▸ PROBLEM DETAILS: Lines holding the string "white" in the listing below are to be copied.

____

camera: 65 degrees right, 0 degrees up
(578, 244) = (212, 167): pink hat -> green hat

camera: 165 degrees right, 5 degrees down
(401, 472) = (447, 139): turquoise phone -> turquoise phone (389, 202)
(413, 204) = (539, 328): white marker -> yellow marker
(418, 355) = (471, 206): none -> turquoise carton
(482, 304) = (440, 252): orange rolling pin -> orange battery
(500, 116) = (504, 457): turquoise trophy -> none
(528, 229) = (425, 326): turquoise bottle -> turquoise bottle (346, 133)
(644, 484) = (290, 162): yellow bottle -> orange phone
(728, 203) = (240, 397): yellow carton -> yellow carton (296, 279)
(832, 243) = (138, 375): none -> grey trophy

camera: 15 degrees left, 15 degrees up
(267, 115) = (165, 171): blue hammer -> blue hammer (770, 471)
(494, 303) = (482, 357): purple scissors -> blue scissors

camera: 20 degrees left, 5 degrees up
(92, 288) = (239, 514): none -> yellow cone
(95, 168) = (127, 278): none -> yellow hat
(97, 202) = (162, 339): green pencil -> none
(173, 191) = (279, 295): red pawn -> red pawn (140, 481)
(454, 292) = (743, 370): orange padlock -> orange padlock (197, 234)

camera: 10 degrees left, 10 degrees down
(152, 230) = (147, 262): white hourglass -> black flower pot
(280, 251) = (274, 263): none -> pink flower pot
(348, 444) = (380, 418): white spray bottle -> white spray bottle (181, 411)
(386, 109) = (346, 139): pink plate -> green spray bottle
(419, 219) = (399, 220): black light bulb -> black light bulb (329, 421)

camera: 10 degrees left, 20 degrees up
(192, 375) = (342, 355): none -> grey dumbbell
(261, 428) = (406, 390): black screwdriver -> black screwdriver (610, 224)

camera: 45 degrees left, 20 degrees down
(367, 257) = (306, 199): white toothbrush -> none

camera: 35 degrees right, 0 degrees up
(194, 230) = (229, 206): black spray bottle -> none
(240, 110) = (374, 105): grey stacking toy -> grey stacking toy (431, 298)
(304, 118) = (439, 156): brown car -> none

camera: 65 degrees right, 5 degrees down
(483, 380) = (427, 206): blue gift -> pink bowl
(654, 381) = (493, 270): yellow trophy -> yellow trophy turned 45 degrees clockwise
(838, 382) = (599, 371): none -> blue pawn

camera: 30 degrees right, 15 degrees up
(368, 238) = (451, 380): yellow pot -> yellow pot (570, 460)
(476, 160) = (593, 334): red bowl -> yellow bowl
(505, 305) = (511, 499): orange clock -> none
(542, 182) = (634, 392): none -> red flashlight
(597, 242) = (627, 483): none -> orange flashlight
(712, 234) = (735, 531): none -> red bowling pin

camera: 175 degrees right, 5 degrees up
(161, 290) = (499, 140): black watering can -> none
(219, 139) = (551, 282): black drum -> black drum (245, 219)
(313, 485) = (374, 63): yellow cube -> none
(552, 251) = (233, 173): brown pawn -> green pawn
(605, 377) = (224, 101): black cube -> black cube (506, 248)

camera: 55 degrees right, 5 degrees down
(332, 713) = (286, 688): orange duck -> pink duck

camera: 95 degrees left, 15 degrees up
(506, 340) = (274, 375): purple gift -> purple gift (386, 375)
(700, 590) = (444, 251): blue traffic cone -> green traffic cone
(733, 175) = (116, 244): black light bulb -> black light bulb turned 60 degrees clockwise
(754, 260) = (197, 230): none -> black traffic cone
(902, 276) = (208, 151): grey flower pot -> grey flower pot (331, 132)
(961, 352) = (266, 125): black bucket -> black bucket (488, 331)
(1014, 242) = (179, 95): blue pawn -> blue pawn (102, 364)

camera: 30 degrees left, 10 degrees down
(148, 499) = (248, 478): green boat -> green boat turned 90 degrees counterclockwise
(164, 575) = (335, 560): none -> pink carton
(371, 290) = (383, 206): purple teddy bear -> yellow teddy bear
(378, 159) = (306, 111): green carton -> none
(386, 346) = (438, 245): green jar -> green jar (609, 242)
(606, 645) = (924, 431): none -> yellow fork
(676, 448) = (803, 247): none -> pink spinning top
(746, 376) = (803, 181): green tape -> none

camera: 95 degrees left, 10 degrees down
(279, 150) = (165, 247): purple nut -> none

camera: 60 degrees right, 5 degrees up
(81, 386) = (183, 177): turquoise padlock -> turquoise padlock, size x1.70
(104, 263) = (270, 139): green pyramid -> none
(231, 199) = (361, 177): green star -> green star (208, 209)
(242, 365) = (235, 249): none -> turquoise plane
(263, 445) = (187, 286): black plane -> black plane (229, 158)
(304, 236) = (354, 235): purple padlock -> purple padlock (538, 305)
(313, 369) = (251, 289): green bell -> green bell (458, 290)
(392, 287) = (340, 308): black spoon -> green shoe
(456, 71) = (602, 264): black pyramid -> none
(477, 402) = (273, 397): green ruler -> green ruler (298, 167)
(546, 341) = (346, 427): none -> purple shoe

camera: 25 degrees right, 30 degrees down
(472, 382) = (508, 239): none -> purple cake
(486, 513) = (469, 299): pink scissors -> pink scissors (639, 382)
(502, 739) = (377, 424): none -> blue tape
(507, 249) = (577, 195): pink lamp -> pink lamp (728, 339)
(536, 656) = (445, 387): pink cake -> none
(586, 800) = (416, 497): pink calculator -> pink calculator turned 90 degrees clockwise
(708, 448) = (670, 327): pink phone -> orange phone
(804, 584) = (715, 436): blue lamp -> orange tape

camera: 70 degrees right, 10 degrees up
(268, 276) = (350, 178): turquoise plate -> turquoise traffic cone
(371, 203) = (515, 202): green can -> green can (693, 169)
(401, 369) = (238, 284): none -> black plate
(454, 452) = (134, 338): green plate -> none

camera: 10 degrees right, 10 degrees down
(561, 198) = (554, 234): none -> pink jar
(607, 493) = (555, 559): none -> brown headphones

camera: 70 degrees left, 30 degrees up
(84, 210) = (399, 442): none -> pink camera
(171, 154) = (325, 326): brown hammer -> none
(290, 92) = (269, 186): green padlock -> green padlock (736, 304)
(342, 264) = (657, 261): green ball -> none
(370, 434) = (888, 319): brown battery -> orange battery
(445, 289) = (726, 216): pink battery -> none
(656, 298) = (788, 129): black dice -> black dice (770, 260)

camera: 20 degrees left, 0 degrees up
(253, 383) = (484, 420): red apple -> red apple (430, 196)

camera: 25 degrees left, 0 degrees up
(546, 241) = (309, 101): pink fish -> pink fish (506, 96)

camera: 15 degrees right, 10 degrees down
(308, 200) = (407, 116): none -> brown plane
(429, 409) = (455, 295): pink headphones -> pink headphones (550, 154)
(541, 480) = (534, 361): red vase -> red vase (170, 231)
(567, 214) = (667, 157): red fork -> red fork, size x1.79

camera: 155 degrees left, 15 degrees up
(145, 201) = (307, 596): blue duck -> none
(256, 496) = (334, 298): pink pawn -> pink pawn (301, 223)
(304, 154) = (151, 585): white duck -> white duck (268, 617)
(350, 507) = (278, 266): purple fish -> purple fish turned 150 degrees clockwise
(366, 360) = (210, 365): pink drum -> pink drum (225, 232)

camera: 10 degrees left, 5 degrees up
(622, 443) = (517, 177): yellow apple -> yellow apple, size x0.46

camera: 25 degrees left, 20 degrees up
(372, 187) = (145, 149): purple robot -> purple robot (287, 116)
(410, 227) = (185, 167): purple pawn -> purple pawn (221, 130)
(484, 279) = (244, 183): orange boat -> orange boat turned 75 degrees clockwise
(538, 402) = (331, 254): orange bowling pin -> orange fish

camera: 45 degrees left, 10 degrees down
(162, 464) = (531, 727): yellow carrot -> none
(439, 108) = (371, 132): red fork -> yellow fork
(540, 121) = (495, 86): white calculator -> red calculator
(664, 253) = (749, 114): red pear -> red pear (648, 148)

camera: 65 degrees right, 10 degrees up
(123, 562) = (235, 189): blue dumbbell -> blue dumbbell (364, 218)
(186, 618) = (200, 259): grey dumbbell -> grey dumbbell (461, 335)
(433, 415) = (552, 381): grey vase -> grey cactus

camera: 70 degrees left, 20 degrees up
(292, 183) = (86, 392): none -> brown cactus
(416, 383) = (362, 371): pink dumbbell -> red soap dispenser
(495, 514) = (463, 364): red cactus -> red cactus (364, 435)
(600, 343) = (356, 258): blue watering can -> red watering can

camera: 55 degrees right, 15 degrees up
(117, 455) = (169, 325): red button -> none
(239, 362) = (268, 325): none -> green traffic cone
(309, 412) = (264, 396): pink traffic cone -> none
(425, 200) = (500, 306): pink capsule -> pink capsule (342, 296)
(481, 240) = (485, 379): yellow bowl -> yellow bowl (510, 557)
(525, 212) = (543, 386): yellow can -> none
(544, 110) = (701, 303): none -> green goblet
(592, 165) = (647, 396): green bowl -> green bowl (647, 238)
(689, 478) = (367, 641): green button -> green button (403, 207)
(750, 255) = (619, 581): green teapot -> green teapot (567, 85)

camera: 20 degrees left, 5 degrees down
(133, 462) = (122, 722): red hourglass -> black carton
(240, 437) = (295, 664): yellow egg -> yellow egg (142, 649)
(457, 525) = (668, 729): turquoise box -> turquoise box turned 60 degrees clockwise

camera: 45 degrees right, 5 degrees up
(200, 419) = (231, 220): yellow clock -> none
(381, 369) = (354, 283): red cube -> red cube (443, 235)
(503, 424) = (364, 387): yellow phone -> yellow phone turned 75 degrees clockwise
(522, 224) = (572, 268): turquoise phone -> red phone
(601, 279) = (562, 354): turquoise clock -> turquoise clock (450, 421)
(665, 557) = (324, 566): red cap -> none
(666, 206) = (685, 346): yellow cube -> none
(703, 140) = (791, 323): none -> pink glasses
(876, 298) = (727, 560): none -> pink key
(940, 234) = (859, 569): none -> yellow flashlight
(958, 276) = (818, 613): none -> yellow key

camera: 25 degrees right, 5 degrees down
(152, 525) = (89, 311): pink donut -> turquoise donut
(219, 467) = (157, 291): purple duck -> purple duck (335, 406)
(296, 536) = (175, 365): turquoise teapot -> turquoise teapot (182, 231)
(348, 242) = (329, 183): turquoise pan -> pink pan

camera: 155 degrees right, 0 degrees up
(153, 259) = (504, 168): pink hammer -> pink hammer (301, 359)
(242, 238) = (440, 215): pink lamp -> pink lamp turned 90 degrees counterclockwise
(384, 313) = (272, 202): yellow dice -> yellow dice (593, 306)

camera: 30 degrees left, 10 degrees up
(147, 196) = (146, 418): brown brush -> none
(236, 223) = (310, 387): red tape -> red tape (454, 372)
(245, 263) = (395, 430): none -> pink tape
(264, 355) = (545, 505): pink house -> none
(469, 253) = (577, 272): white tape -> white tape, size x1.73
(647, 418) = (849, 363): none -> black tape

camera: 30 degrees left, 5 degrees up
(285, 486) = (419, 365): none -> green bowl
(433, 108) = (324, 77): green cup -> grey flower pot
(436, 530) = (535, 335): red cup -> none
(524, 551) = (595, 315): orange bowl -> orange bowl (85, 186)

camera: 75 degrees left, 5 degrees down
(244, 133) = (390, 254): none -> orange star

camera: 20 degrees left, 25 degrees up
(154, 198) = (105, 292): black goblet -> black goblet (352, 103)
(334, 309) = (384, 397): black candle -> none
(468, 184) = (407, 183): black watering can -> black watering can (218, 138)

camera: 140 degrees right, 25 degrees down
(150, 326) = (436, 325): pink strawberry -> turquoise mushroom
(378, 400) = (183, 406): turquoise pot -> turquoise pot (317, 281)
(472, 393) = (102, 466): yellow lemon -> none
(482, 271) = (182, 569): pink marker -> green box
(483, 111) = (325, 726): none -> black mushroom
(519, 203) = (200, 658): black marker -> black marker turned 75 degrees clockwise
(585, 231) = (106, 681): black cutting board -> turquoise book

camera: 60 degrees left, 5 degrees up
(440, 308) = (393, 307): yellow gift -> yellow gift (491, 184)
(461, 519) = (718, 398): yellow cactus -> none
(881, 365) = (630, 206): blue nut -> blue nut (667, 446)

____

▸ RESPONSE AREA:
(413, 204) = (539, 328): white marker -> yellow marker
(152, 230) = (147, 262): white hourglass -> black flower pot
(348, 444) = (380, 418): white spray bottle -> white spray bottle (181, 411)
(367, 257) = (306, 199): white toothbrush -> none
(304, 154) = (151, 585): white duck -> white duck (268, 617)
(540, 121) = (495, 86): white calculator -> red calculator
(469, 253) = (577, 272): white tape -> white tape, size x1.73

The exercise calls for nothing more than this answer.